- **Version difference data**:
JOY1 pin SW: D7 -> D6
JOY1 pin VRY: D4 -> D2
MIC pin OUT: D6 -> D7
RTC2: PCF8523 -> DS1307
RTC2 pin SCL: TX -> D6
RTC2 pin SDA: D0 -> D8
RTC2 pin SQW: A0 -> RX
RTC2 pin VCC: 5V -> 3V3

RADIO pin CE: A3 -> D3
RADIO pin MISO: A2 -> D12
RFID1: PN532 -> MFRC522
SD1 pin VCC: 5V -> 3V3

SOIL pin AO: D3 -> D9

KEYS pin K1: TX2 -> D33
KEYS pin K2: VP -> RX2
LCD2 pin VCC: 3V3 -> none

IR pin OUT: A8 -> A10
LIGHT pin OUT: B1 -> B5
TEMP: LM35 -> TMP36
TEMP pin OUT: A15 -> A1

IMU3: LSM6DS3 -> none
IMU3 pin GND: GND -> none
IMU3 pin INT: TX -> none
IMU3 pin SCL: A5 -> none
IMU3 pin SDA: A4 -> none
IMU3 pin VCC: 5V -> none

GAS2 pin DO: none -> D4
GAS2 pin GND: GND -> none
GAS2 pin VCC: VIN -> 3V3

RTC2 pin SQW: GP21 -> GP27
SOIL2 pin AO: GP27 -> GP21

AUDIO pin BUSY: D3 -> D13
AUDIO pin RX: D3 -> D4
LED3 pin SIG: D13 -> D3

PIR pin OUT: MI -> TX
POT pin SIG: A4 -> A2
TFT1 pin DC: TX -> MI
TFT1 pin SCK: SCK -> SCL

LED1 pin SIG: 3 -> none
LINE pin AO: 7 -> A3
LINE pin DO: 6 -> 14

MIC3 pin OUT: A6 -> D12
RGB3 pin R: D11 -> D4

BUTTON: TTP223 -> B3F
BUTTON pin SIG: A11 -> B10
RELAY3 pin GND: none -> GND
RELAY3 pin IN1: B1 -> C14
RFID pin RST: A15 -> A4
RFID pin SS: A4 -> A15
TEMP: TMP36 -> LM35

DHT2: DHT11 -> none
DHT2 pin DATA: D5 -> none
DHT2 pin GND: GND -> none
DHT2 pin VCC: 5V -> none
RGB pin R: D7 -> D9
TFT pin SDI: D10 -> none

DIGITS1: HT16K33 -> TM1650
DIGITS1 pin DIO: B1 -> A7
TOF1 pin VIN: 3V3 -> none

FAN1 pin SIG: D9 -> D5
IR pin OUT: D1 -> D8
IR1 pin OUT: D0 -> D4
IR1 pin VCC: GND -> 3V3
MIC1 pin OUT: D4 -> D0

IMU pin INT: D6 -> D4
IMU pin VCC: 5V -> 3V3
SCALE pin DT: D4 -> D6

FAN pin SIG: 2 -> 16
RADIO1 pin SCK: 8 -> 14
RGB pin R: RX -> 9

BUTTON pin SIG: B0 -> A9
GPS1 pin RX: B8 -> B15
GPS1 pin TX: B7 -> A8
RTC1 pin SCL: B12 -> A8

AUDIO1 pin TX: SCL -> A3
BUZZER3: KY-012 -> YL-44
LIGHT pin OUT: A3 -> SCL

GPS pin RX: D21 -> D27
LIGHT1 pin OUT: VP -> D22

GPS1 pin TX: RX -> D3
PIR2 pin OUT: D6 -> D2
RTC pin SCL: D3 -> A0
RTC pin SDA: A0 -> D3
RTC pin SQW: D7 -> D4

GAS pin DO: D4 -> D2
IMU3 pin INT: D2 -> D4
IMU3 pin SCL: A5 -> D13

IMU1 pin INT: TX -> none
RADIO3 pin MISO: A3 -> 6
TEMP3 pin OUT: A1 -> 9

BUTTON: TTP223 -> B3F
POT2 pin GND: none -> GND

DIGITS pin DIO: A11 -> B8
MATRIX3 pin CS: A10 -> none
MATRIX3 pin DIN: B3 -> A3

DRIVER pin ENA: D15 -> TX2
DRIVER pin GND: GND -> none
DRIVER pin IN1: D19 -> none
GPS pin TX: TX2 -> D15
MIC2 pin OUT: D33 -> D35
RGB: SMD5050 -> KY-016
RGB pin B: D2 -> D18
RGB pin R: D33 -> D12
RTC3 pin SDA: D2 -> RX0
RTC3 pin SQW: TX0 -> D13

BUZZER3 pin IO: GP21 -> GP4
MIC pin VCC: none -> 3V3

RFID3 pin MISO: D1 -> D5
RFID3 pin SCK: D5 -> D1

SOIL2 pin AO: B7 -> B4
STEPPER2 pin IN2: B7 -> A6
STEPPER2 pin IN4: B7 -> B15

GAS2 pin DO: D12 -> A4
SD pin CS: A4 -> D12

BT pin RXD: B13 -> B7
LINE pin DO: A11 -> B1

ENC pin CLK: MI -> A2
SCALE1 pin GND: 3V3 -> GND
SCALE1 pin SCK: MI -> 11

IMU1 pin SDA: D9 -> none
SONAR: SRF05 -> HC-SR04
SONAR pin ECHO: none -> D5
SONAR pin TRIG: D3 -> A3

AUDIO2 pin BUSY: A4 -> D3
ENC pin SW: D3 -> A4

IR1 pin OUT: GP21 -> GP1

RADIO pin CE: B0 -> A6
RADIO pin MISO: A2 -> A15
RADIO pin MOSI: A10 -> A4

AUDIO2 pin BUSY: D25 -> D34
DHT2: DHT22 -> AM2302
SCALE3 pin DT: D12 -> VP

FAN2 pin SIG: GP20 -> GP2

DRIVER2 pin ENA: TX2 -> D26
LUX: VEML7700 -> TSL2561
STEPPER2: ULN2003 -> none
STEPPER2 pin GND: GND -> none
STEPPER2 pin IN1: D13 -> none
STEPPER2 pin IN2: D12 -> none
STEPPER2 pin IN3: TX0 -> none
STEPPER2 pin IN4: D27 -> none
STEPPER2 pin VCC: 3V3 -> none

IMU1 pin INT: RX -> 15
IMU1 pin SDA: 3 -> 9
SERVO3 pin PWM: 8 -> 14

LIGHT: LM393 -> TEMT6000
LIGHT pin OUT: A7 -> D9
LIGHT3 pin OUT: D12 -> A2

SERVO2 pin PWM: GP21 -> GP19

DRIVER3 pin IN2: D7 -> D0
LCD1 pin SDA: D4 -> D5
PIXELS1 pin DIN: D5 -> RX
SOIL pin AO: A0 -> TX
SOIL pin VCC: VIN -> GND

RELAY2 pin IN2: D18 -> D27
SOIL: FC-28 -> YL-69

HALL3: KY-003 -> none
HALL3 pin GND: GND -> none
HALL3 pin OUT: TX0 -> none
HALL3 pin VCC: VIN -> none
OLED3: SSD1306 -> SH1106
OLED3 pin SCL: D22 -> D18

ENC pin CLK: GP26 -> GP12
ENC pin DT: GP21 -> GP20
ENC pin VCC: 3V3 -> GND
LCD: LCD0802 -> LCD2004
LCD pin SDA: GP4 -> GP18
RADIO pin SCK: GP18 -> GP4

- **WHAT IS BEING ASKED**:
Return the span of lines in the data above that opens at the line with "STEPPER2 pin IN1: D13 -> none" and closes at the line with "LIGHT: LM393 -> TEMT6000", exactly, ends included, nothing else.

- **SOLUTION FOR THIS EXERCISE**:
STEPPER2 pin IN1: D13 -> none
STEPPER2 pin IN2: D12 -> none
STEPPER2 pin IN3: TX0 -> none
STEPPER2 pin IN4: D27 -> none
STEPPER2 pin VCC: 3V3 -> none

IMU1 pin INT: RX -> 15
IMU1 pin SDA: 3 -> 9
SERVO3 pin PWM: 8 -> 14

LIGHT: LM393 -> TEMT6000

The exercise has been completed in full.